§ **Task item**: What you return should be the line containing "J1 pin 2: IN_B -> GND" and each line after it to the end of the records, copied exactly.

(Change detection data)
======

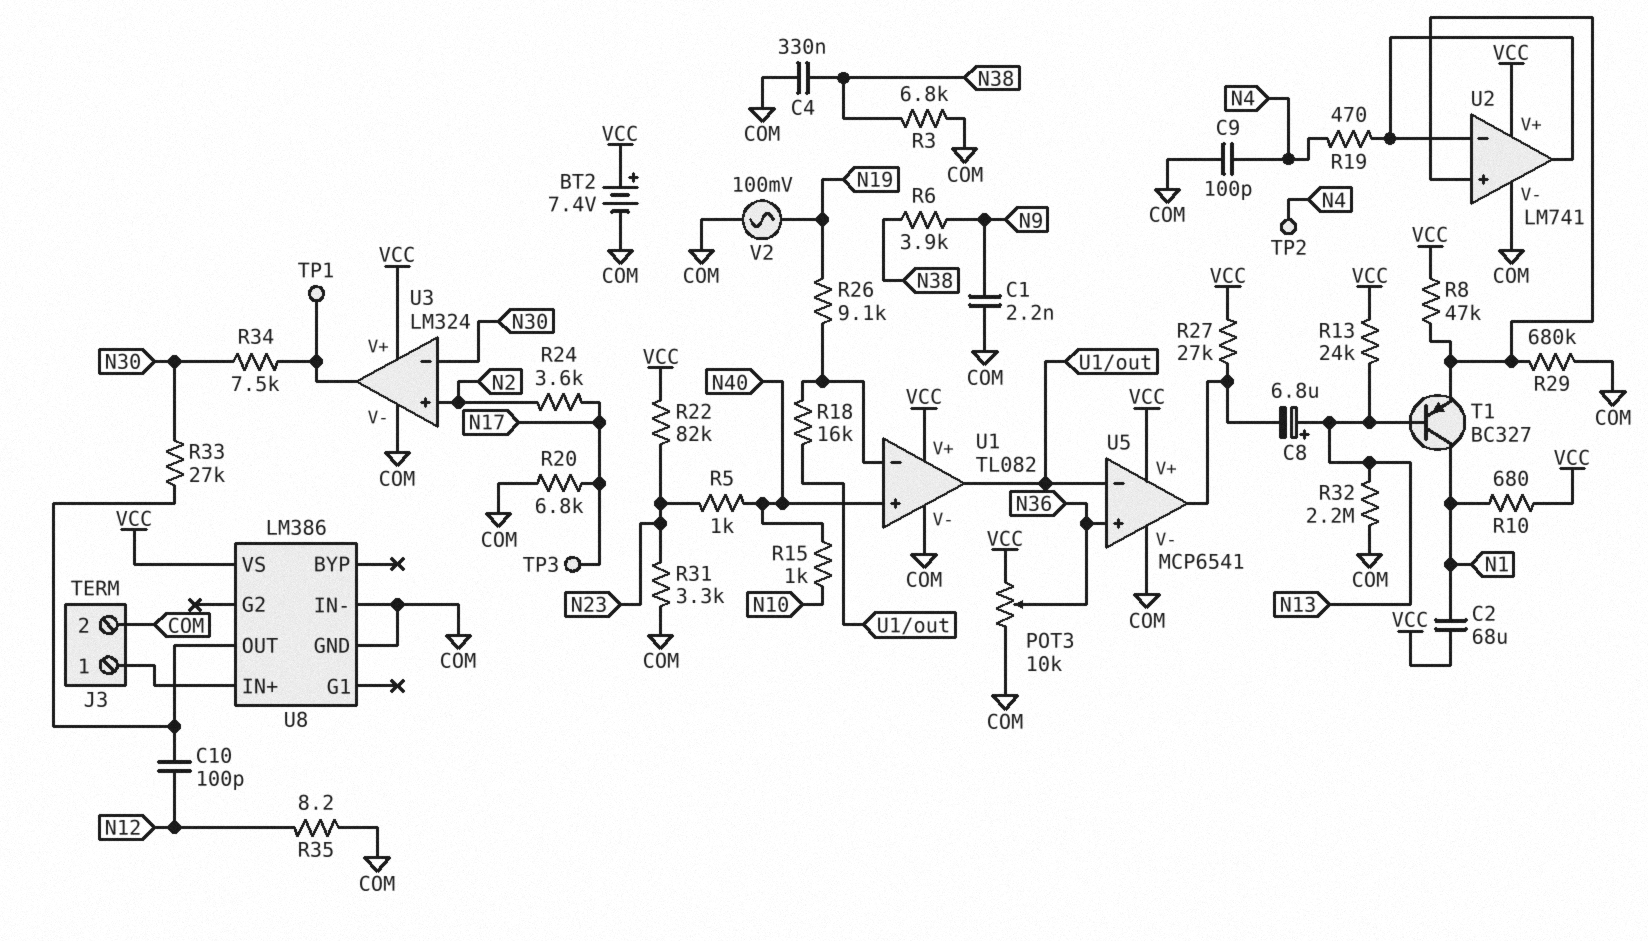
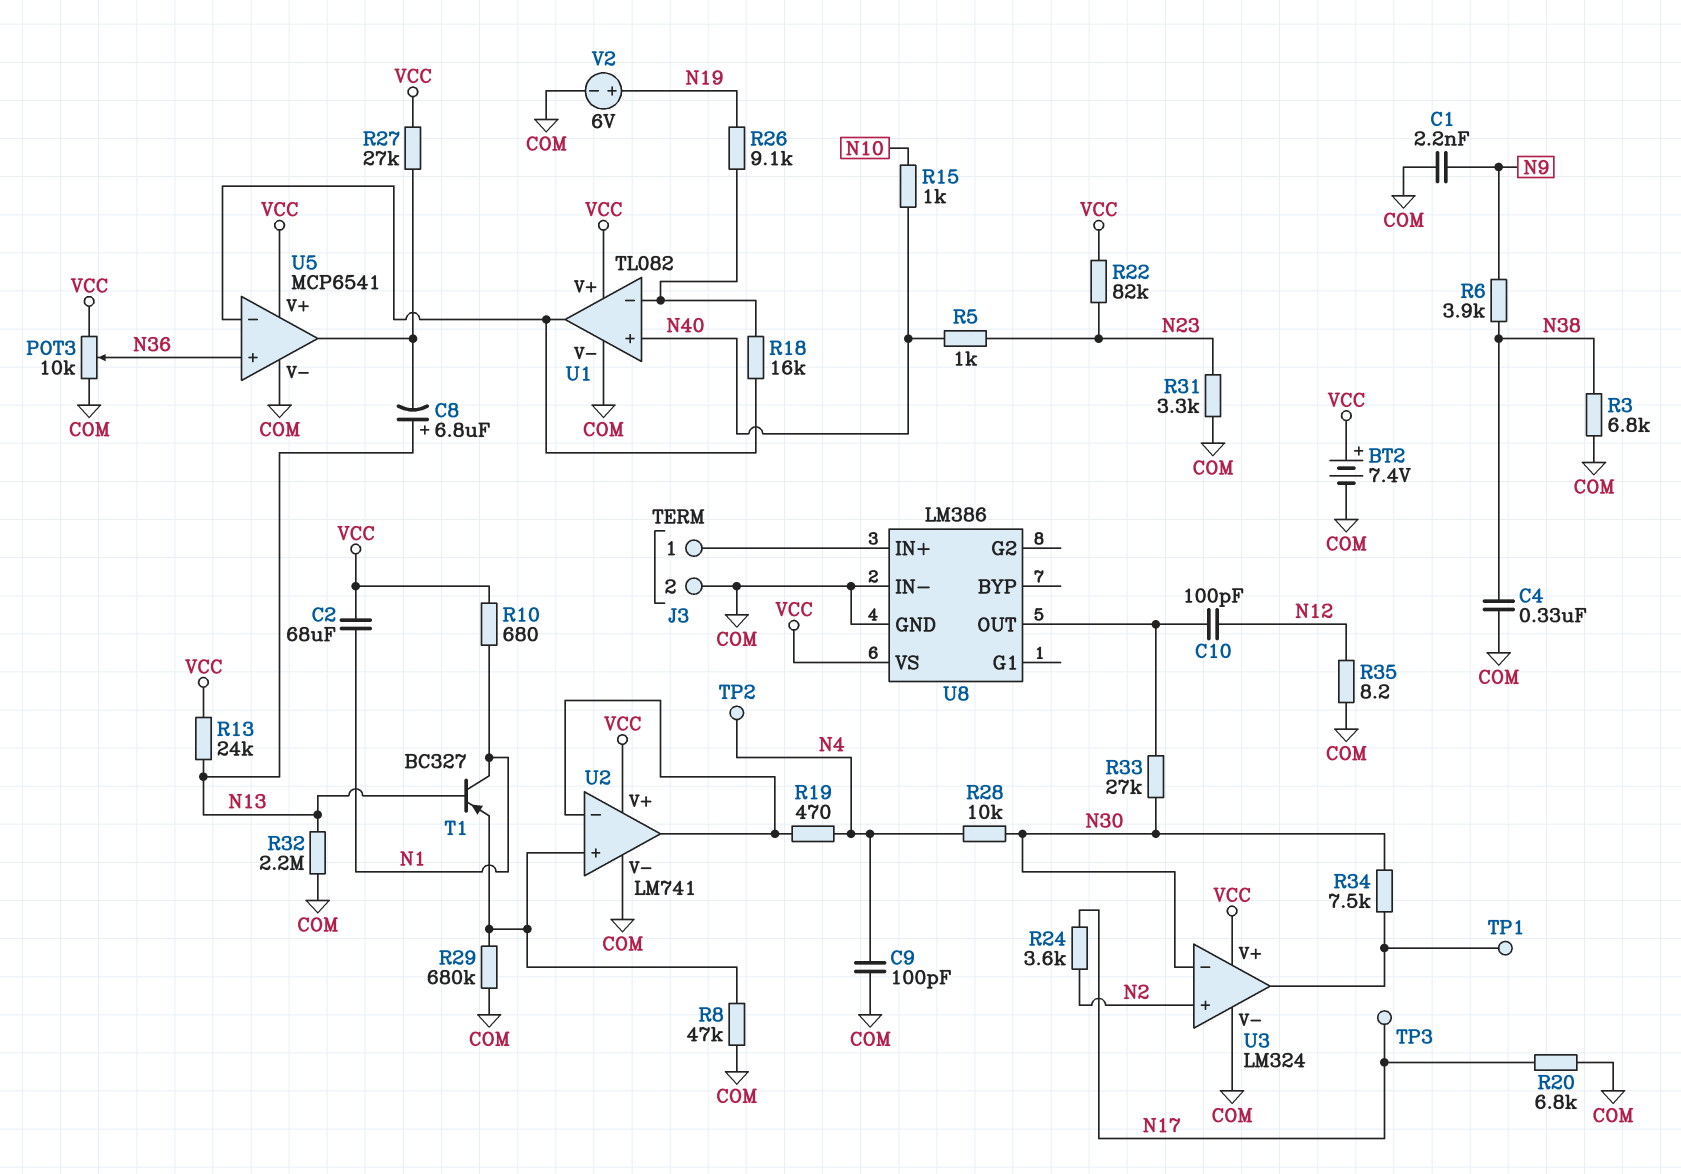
R8: 47k (U2/in+, VCC) -> 47k (COM, U2/in+)
R28: none -> 10k (N4, N30)
V2: AC 100mV (COM, N19) -> 6V (plus N19, minus COM)

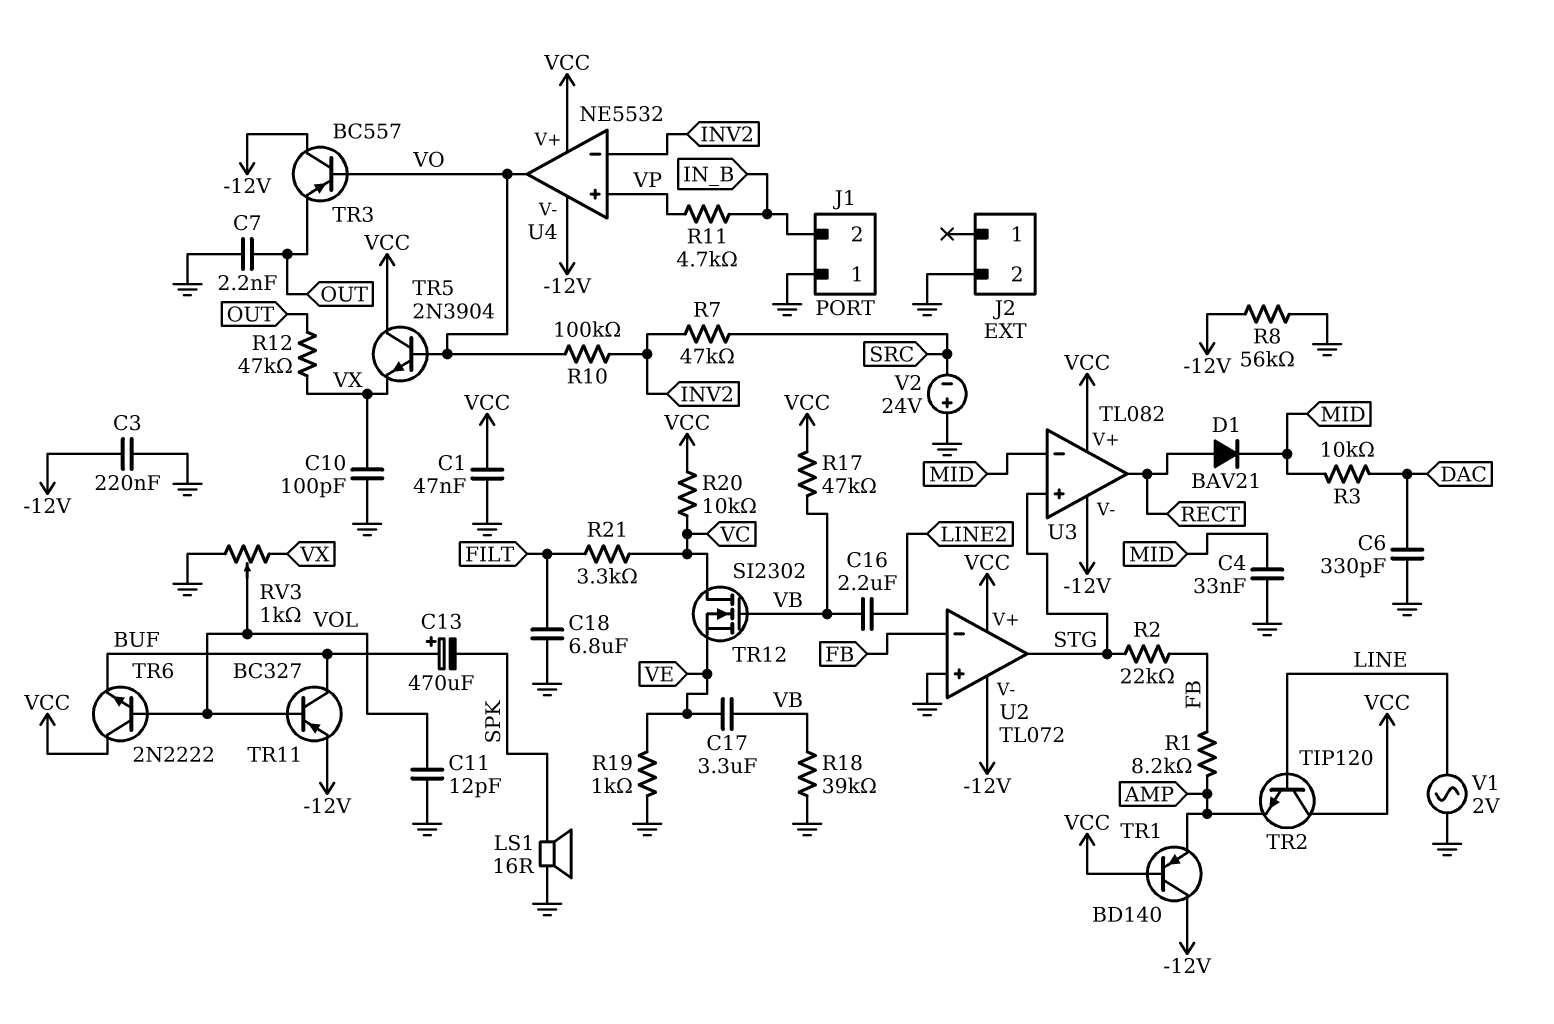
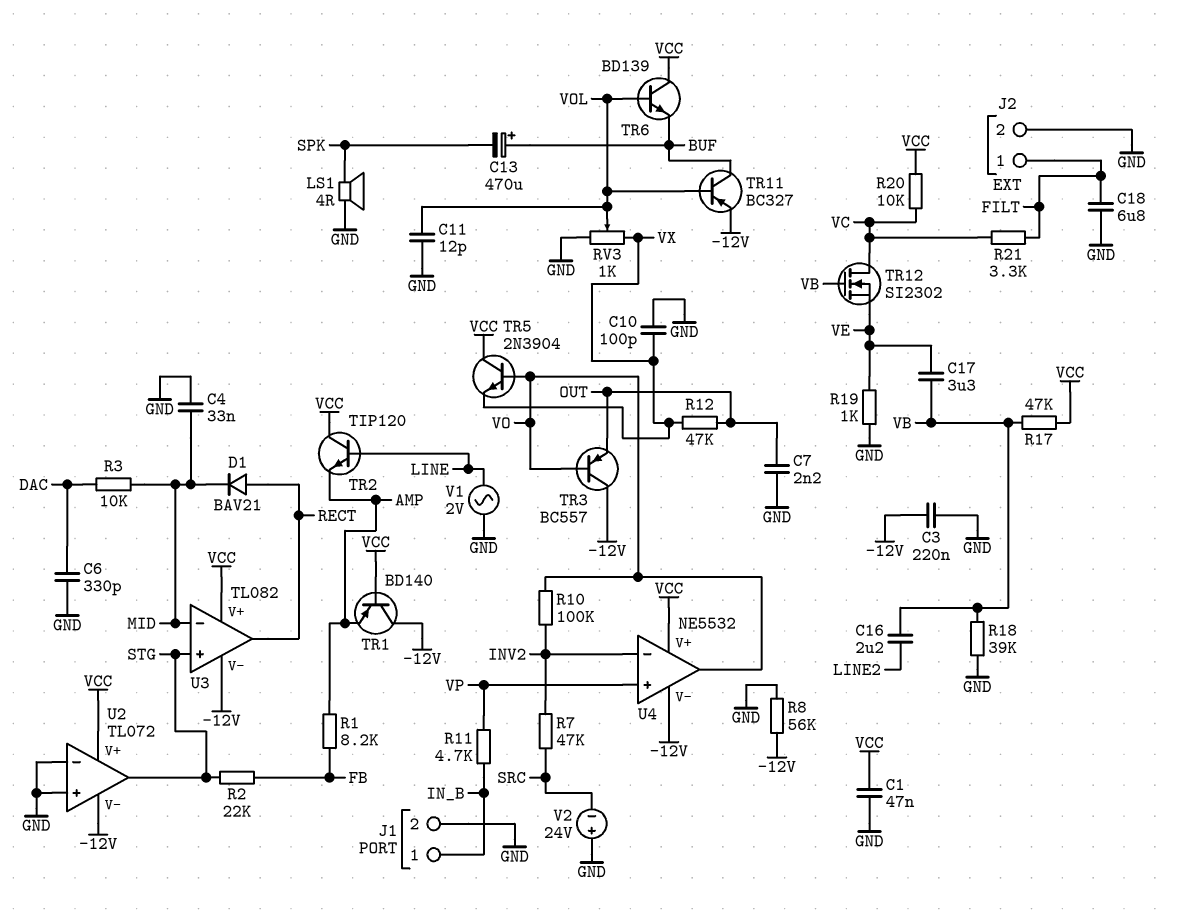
J1 pin 1: GND -> IN_B
J1 pin 2: IN_B -> GND
J2 pin 1: none -> FILT
LS1: speaker 16R (GND, SPK) -> speaker 4R (GND, SPK)
TR6: NPN 2N2222 (B VOL, C VCC, E BUF) -> NPN BD139 (B VOL, C VCC, E BUF)
U2 pin in-: FB -> GND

======

§ **Reply**:
J1 pin 2: IN_B -> GND
J2 pin 1: none -> FILT
LS1: speaker 16R (GND, SPK) -> speaker 4R (GND, SPK)
TR6: NPN 2N2222 (B VOL, C VCC, E BUF) -> NPN BD139 (B VOL, C VCC, E BUF)
U2 pin in-: FB -> GND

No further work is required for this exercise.